EXERCISE INSTRUCTIONS → Using the records below, output the stretch that opens with the line containing "(264, 507) = (623, 273): white" and closes with the line containing "(583, 299) = (328, 144): purple", exactly and including both lines, with nothing more.

DATA FOR THIS TASK →

—————

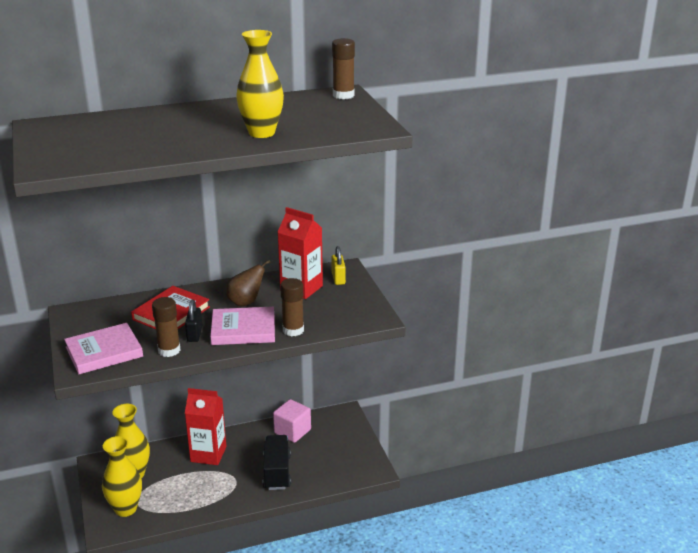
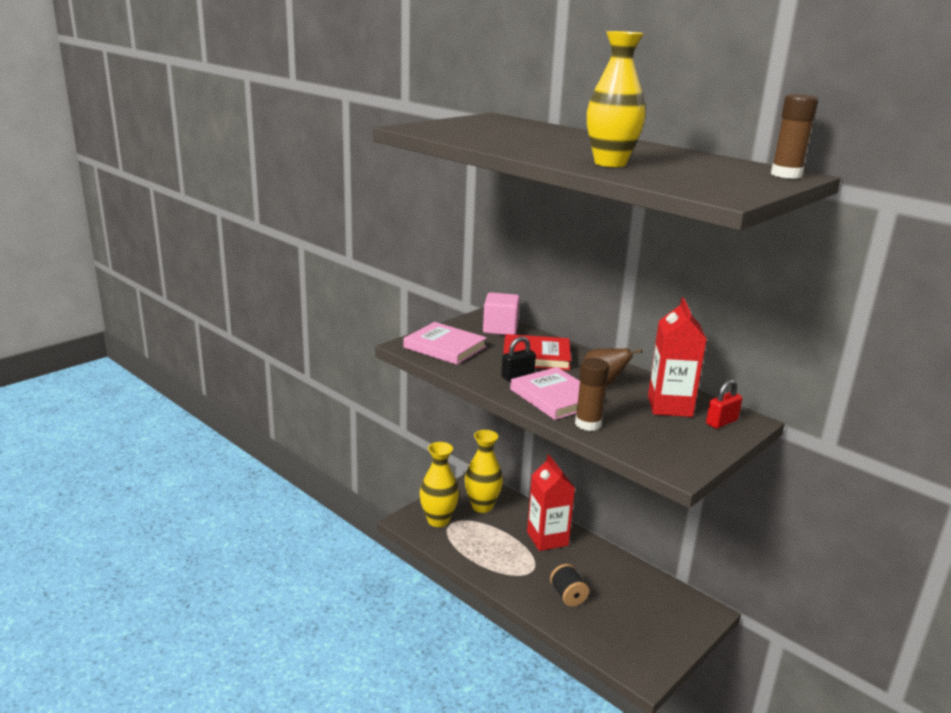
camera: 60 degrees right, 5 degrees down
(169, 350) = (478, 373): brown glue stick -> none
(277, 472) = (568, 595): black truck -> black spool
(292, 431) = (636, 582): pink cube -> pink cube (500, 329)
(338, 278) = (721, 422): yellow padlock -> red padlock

—————

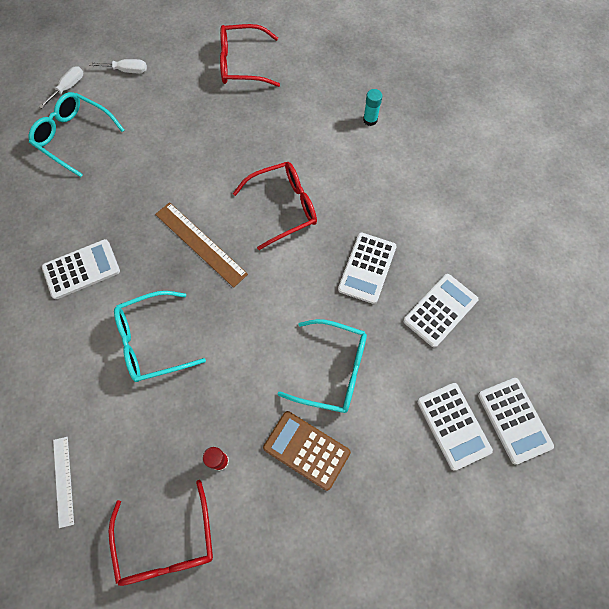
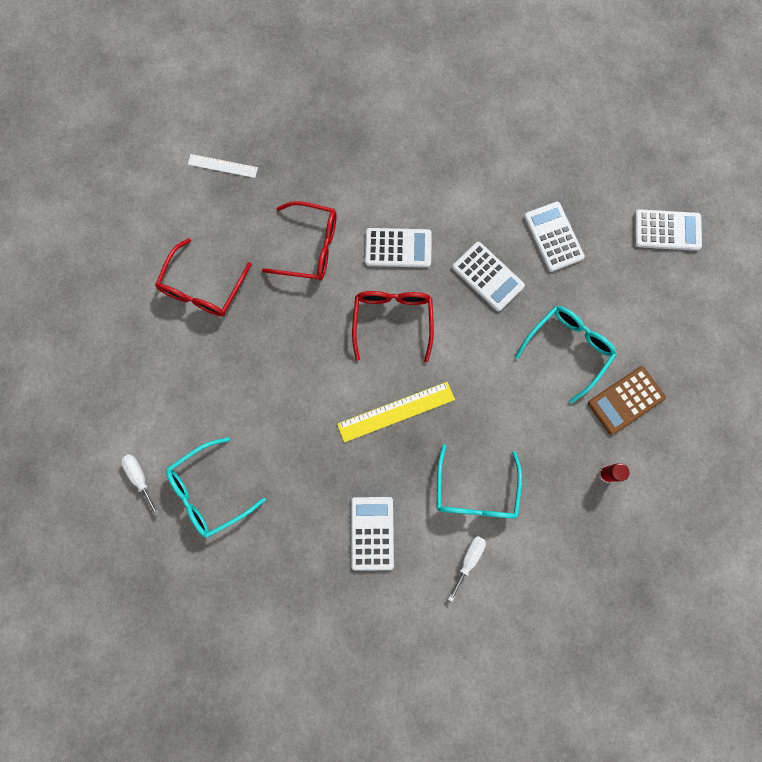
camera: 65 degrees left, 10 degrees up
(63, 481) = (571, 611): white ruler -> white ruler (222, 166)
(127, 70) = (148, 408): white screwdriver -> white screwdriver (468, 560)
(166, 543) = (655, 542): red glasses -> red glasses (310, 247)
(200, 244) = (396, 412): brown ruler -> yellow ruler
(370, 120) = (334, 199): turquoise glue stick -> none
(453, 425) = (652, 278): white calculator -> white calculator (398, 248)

—————

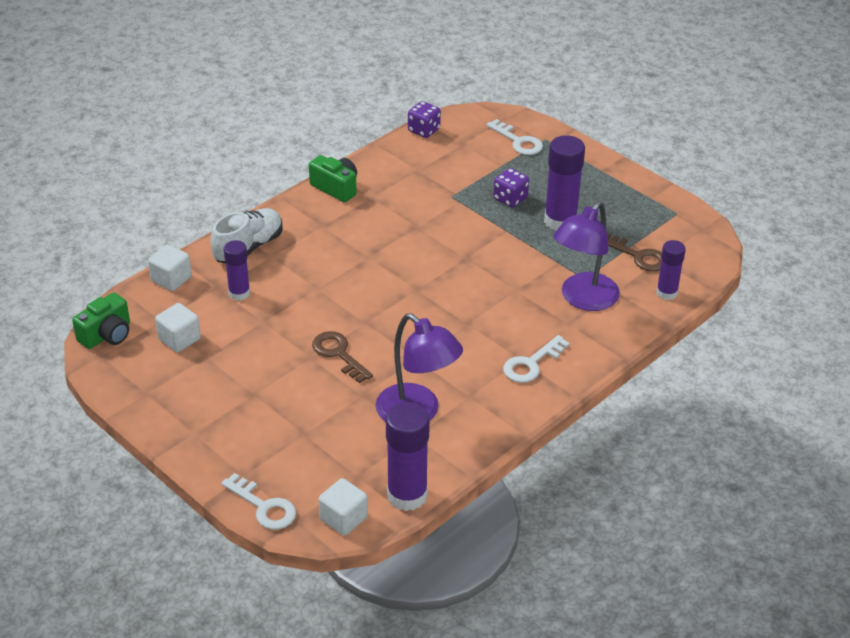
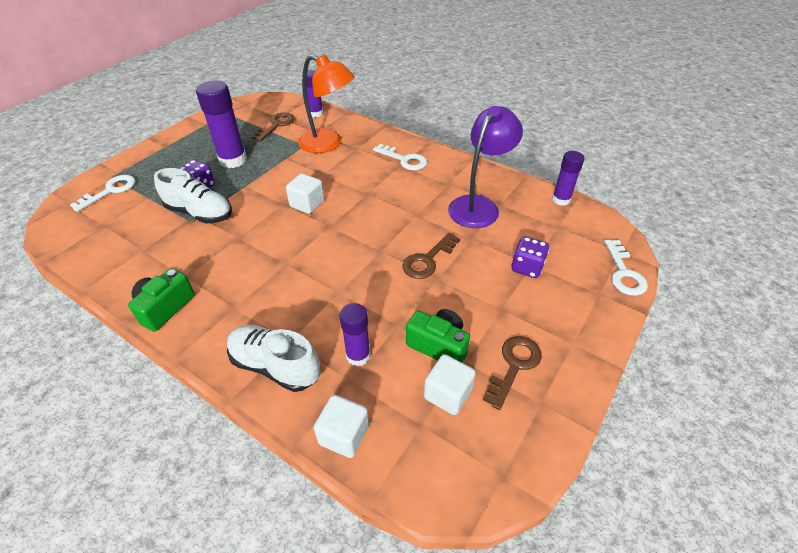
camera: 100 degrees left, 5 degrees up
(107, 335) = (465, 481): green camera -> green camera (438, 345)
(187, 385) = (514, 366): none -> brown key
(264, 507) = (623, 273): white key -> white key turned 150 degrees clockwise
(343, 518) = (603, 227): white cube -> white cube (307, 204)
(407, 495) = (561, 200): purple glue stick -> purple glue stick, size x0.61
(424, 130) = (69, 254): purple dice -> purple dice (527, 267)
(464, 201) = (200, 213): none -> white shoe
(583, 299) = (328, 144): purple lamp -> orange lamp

—————

THE ANSWER →
(264, 507) = (623, 273): white key -> white key turned 150 degrees clockwise
(343, 518) = (603, 227): white cube -> white cube (307, 204)
(407, 495) = (561, 200): purple glue stick -> purple glue stick, size x0.61
(424, 130) = (69, 254): purple dice -> purple dice (527, 267)
(464, 201) = (200, 213): none -> white shoe
(583, 299) = (328, 144): purple lamp -> orange lamp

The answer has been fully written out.